◆ **What needs to be done**
Write out all of the records precisely. Skip anything that is a picture.

--- Input material Enclosed Below ---

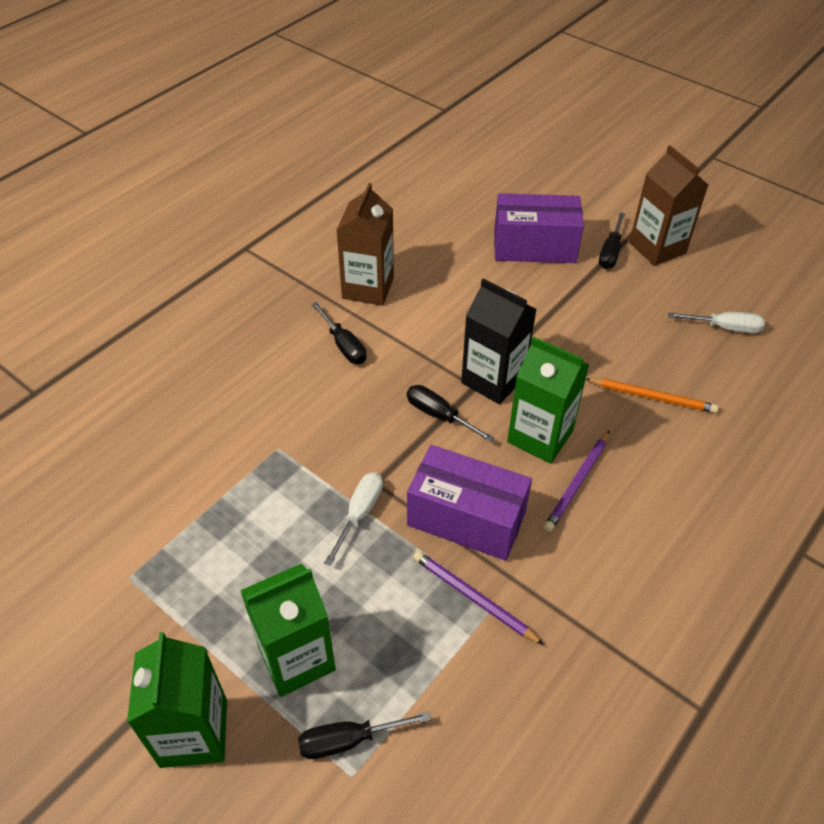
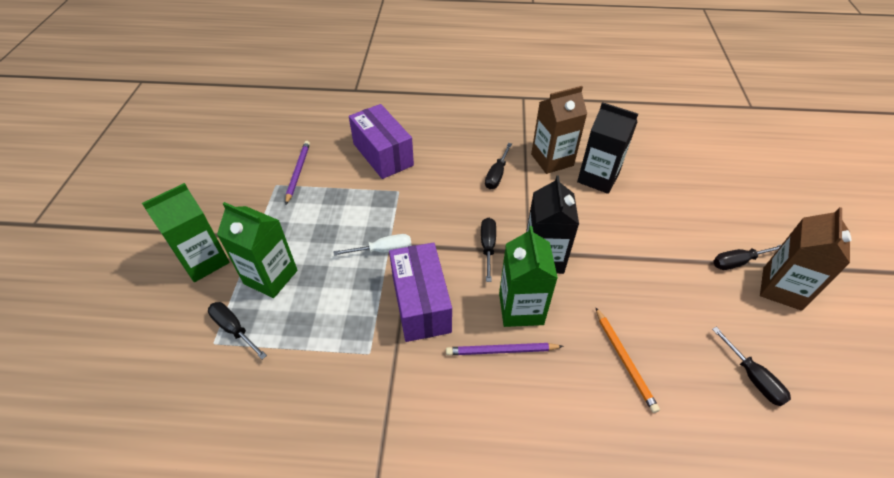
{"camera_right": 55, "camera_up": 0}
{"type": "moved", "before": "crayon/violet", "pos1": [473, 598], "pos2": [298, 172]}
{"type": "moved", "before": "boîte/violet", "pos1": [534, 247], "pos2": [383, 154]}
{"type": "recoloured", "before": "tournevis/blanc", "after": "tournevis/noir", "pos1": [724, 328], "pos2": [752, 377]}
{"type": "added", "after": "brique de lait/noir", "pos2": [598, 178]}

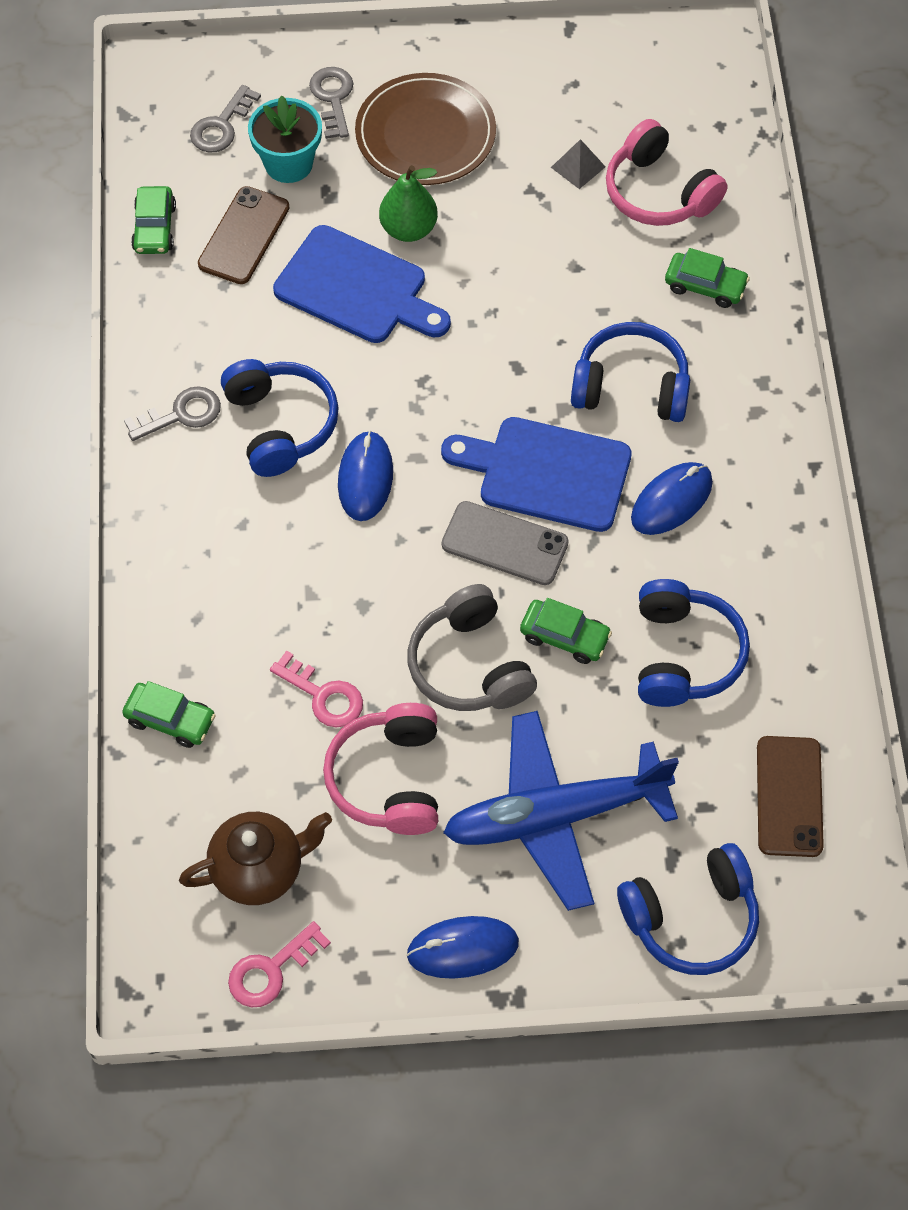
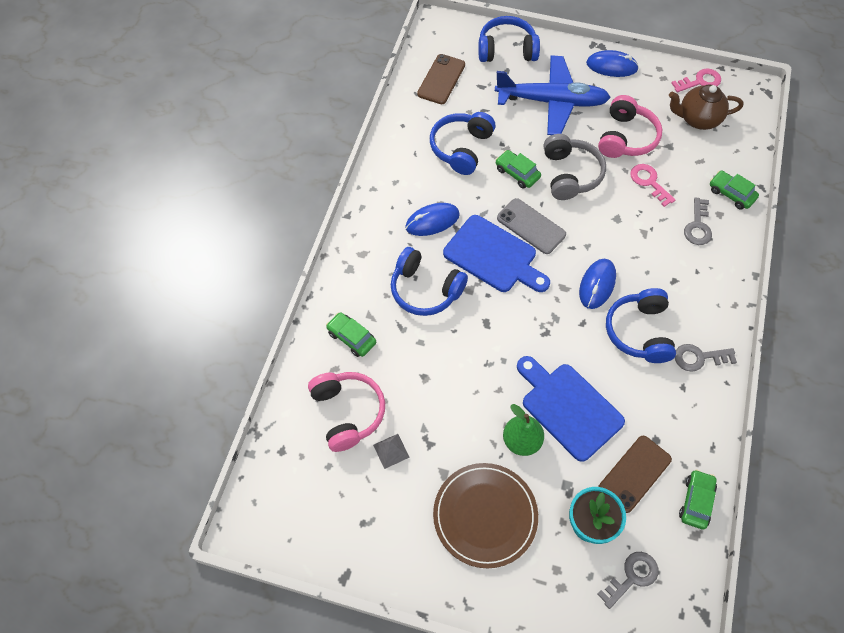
{"camera_right": -160, "camera_up": 0}
{"type": "moved", "before": "clé/gris", "pos1": [333, 98], "pos2": [698, 226]}

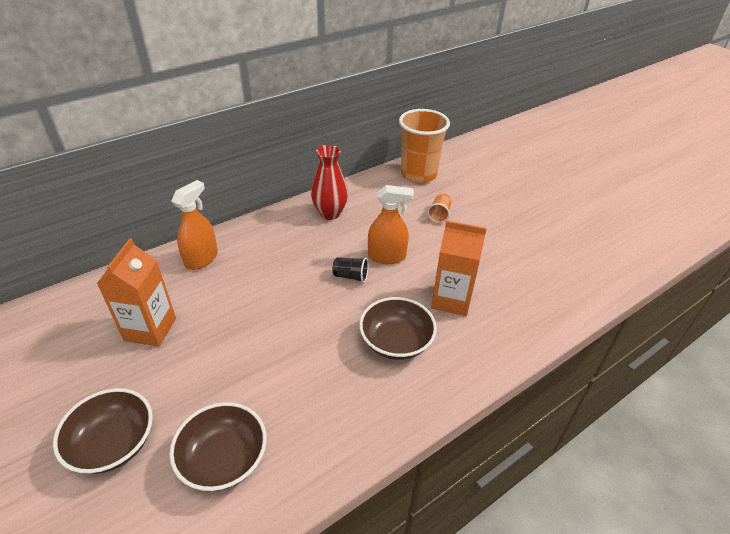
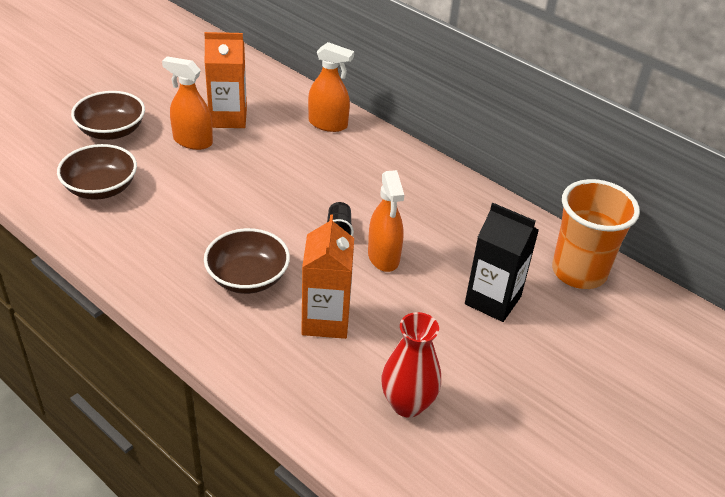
{"camera_right": 75, "camera_up": 0}
{"type": "moved", "before": "vase/rouge", "pos1": [330, 213], "pos2": [407, 404]}
{"type": "replaced", "before": "gobelet/orange", "after": "brique de lait/noir", "pos1": [439, 214], "pos2": [493, 300]}
{"type": "added", "after": "vaporisateur/orange", "pos2": [192, 141]}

--- End of Enclosed Input material ---

◆ **Exercise result**
{"camera_right": 55, "camera_up": 0}
{"type": "moved", "before": "crayon/violet", "pos1": [473, 598], "pos2": [298, 172]}
{"type": "moved", "before": "boîte/violet", "pos1": [534, 247], "pos2": [383, 154]}
{"type": "recoloured", "before": "tournevis/blanc", "after": "tournevis/noir", "pos1": [724, 328], "pos2": [752, 377]}
{"type": "added", "after": "brique de lait/noir", "pos2": [598, 178]}

{"camera_right": -160, "camera_up": 0}
{"type": "moved", "before": "clé/gris", "pos1": [333, 98], "pos2": [698, 226]}

{"camera_right": 75, "camera_up": 0}
{"type": "moved", "before": "vase/rouge", "pos1": [330, 213], "pos2": [407, 404]}
{"type": "replaced", "before": "gobelet/orange", "after": "brique de lait/noir", "pos1": [439, 214], "pos2": [493, 300]}
{"type": "added", "after": "vaporisateur/orange", "pos2": [192, 141]}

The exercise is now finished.